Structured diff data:
------------------------------------------------------------------------

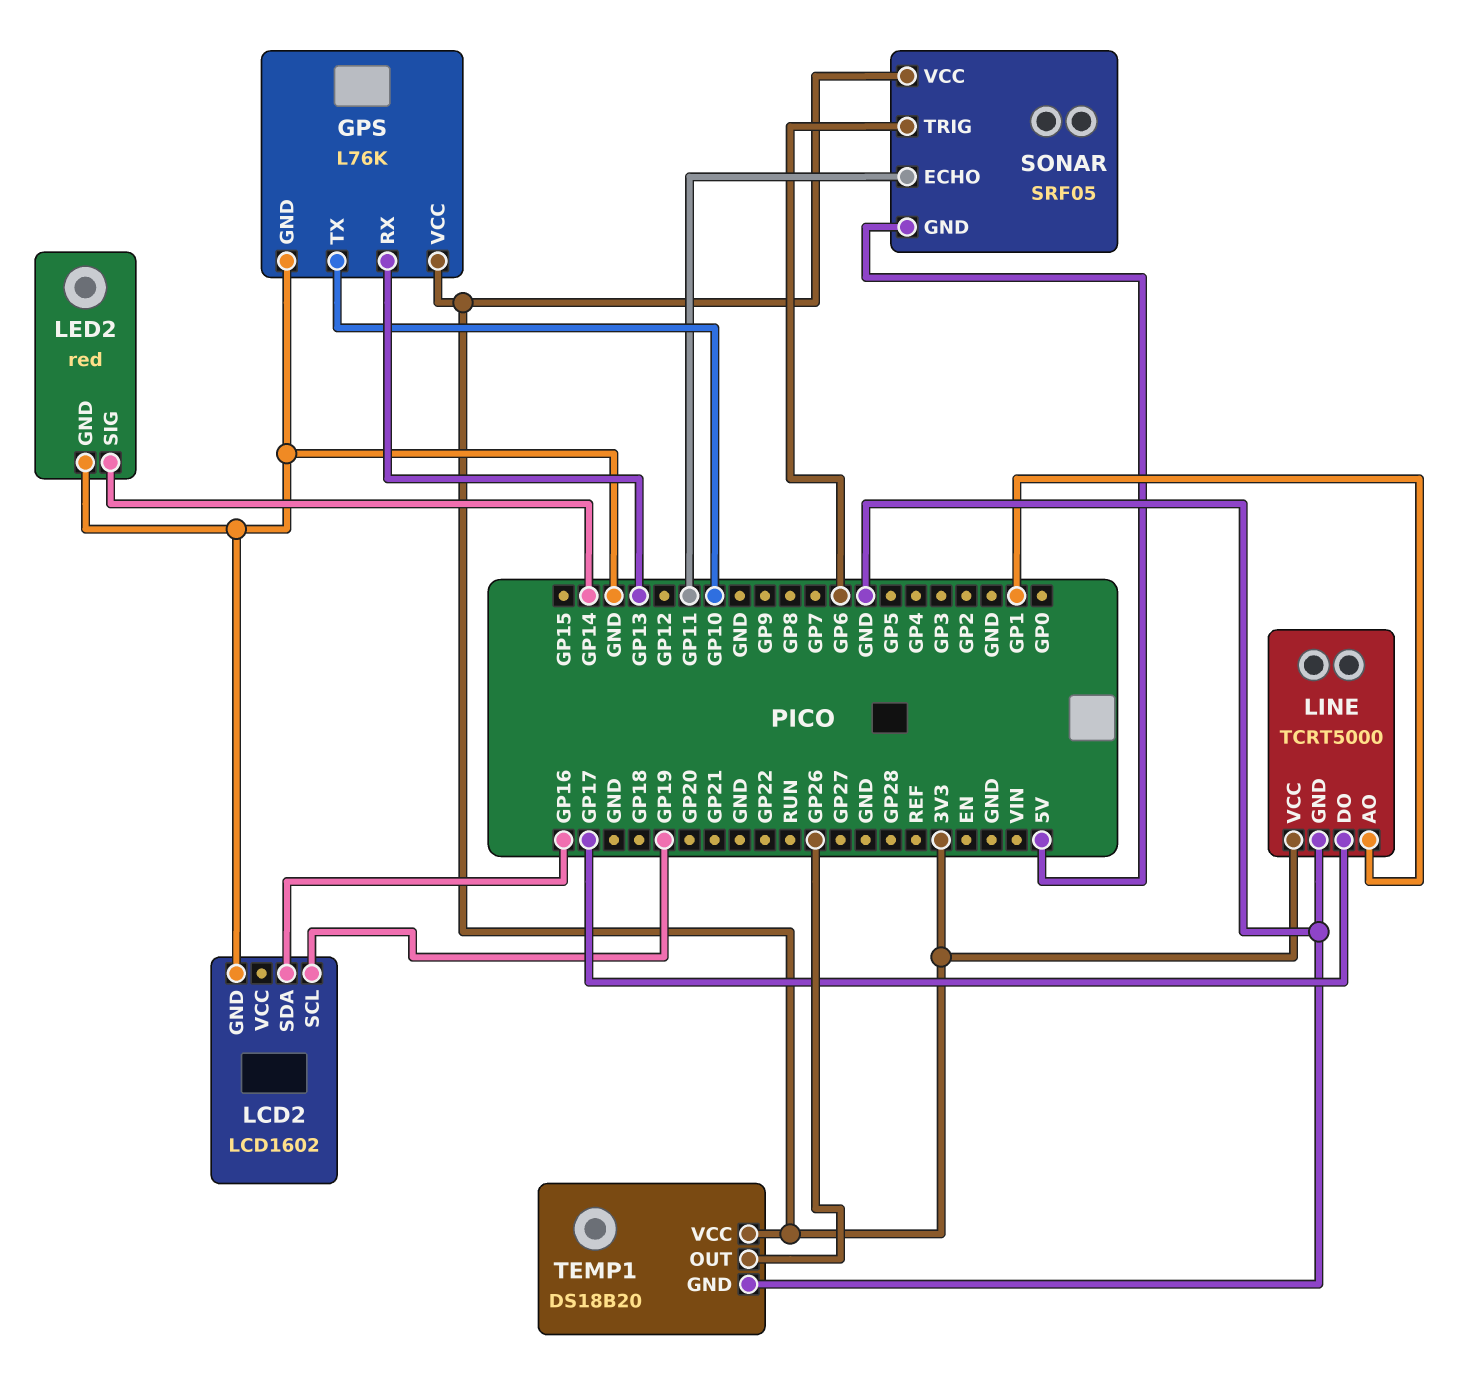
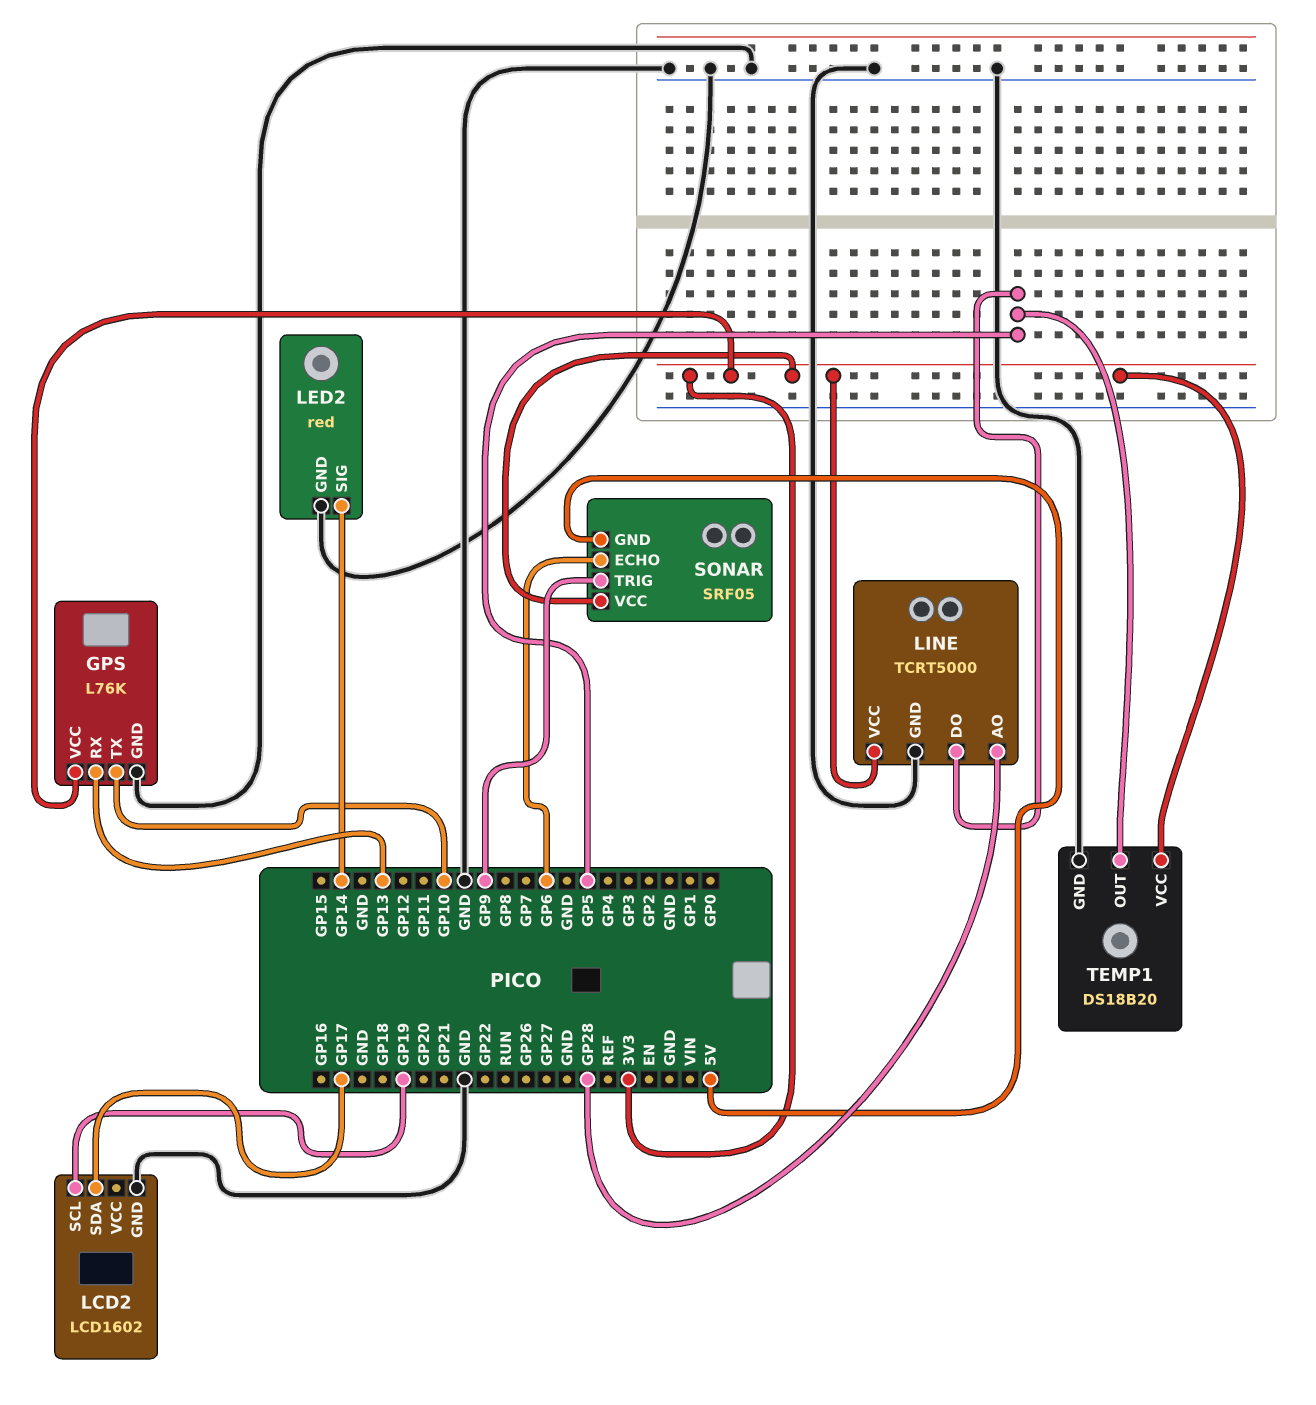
LCD2 pin SDA: GP16 -> GP17
LINE pin AO: GP1 -> GP28
LINE pin DO: GP17 -> GP5
SONAR pin ECHO: GP11 -> GP6
SONAR pin TRIG: GP6 -> GP9
TEMP1 pin OUT: GP26 -> GP5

------------------------------------------------------------------------

* What needs to be done: Each line from the one containing "LINE pin AO: GP1 -> GP28" through the last line of the entries above is to be returned exactly, and no others.

* Solved problem:
LINE pin AO: GP1 -> GP28
LINE pin DO: GP17 -> GP5
SONAR pin ECHO: GP11 -> GP6
SONAR pin TRIG: GP6 -> GP9
TEMP1 pin OUT: GP26 -> GP5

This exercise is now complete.